▶ **Stored data**:

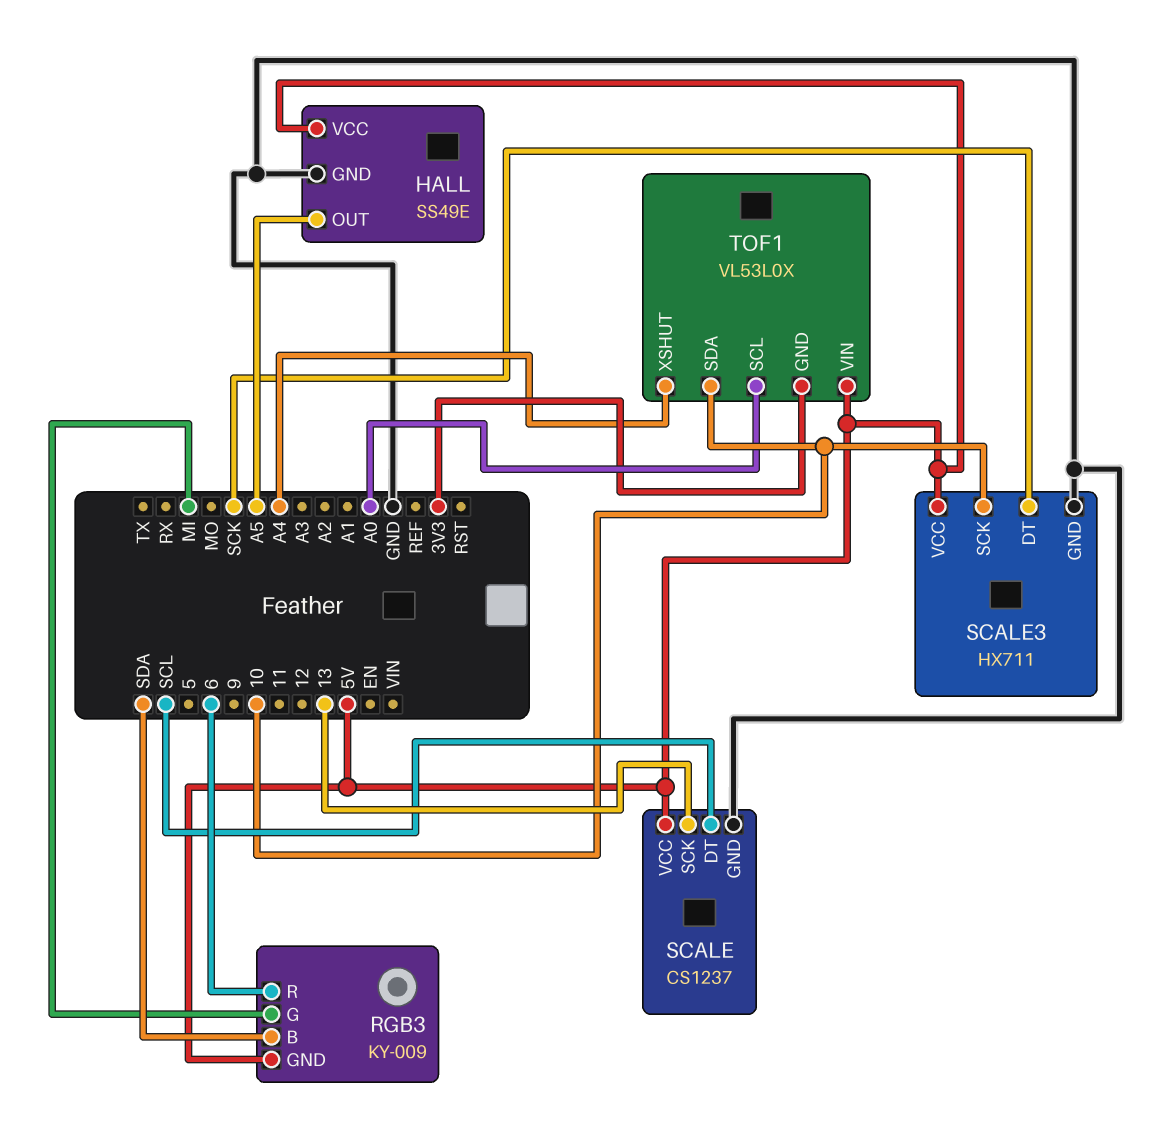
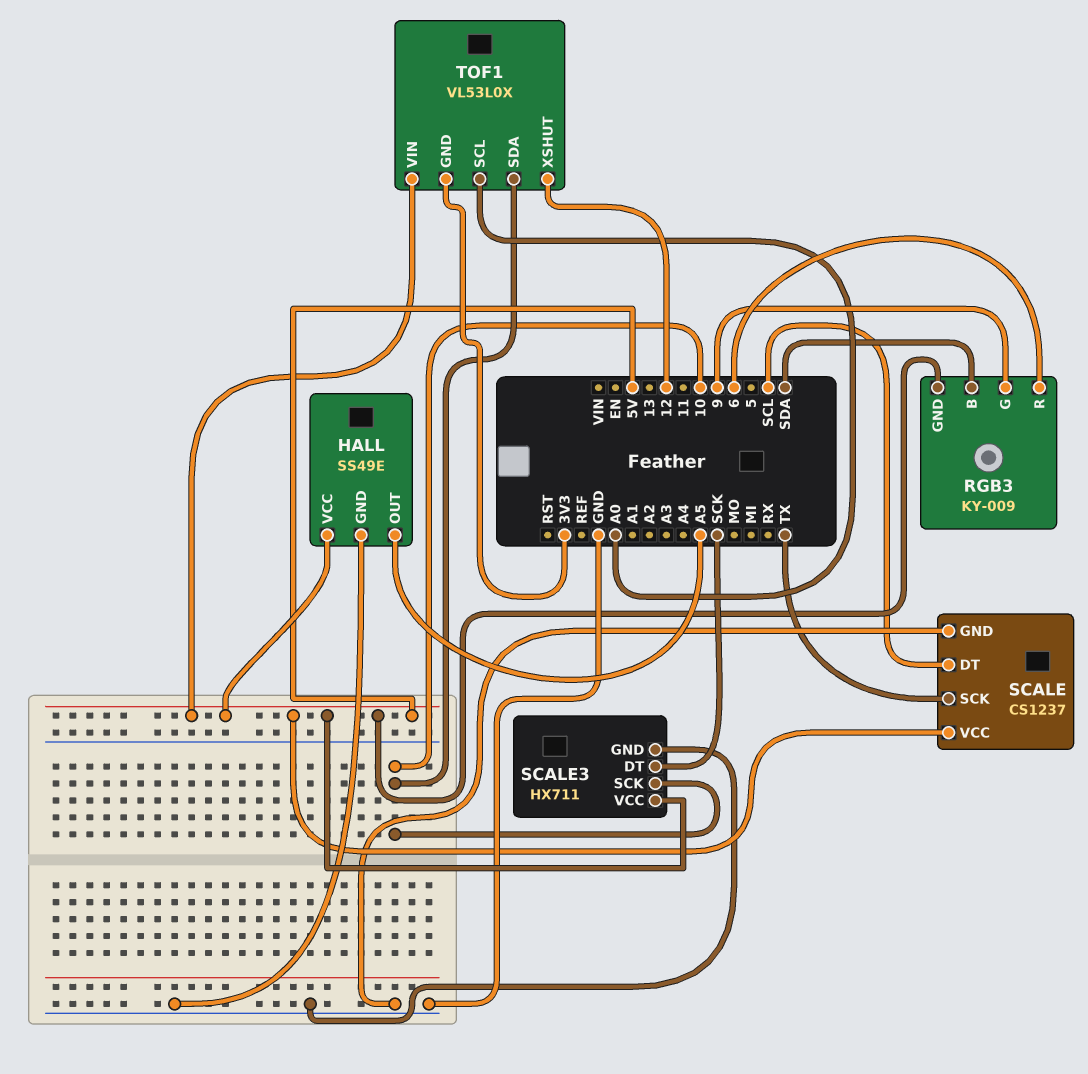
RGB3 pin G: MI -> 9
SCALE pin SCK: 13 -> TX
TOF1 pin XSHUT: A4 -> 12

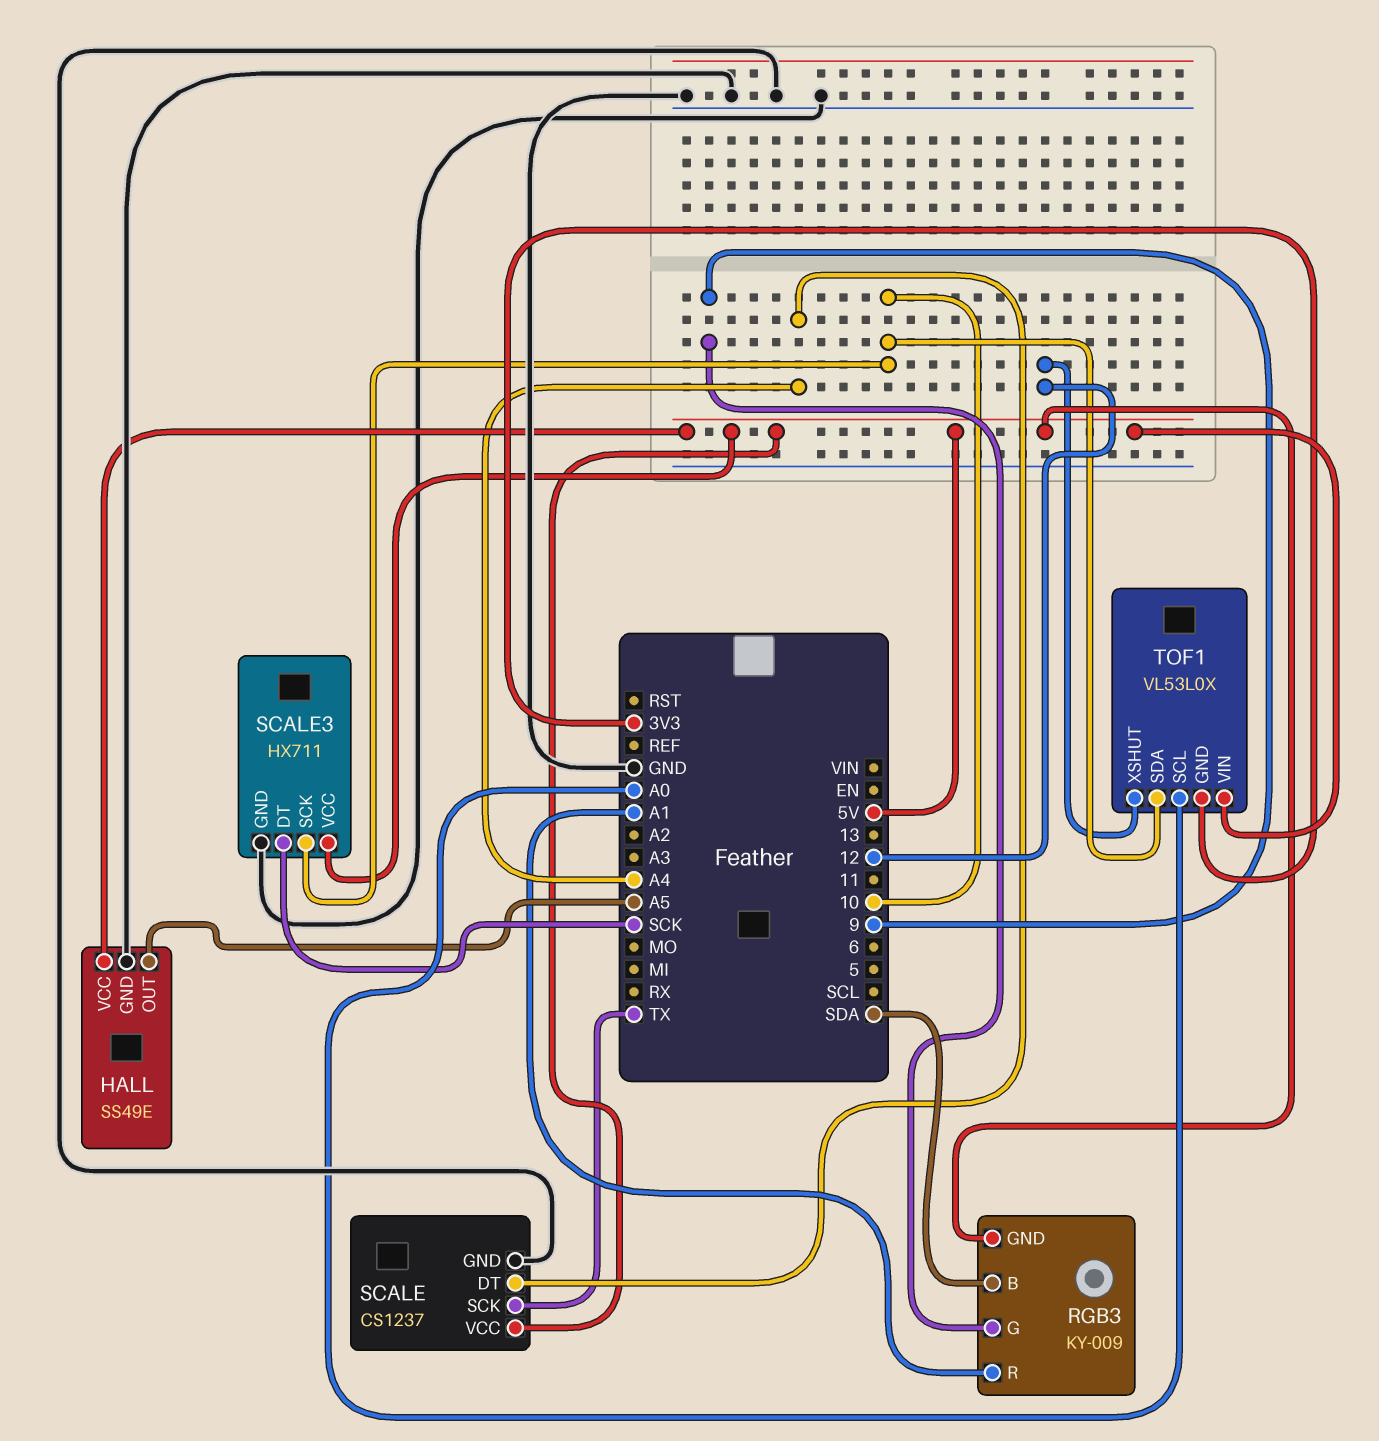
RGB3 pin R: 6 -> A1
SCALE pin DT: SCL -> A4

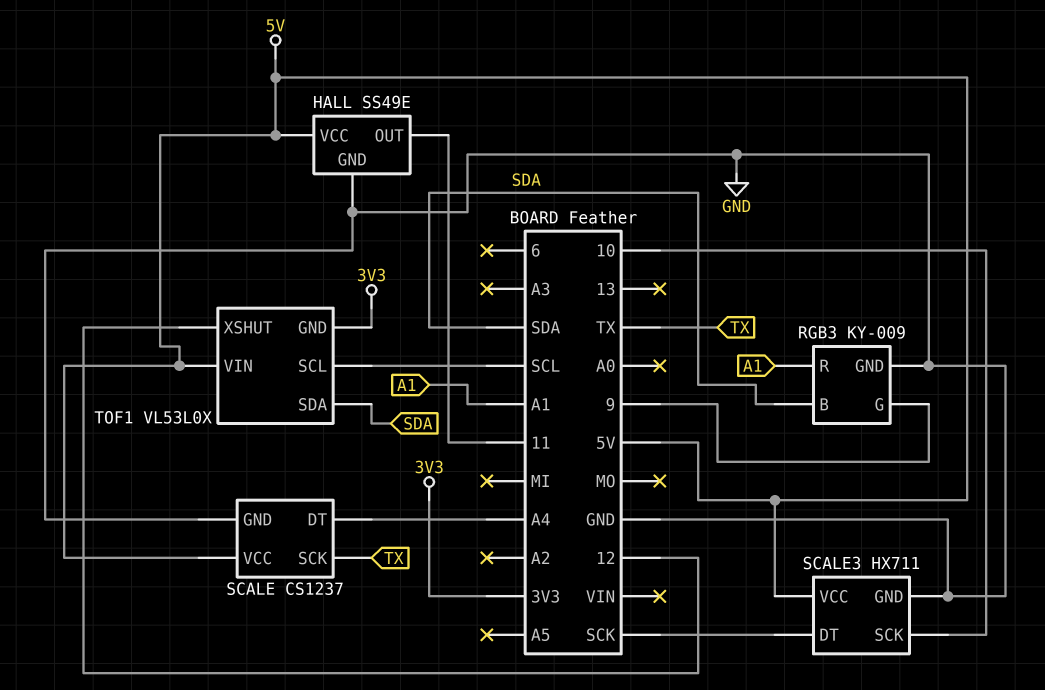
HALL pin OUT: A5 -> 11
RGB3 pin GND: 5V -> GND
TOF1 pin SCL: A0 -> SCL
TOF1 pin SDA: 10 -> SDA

▶ **Activity**:
No pictures go in the copy. Set down all the data exactly.

▶ **Written answer**:
RGB3 pin G: MI -> 9
SCALE pin SCK: 13 -> TX
TOF1 pin XSHUT: A4 -> 12

RGB3 pin R: 6 -> A1
SCALE pin DT: SCL -> A4

HALL pin OUT: A5 -> 11
RGB3 pin GND: 5V -> GND
TOF1 pin SCL: A0 -> SCL
TOF1 pin SDA: 10 -> SDA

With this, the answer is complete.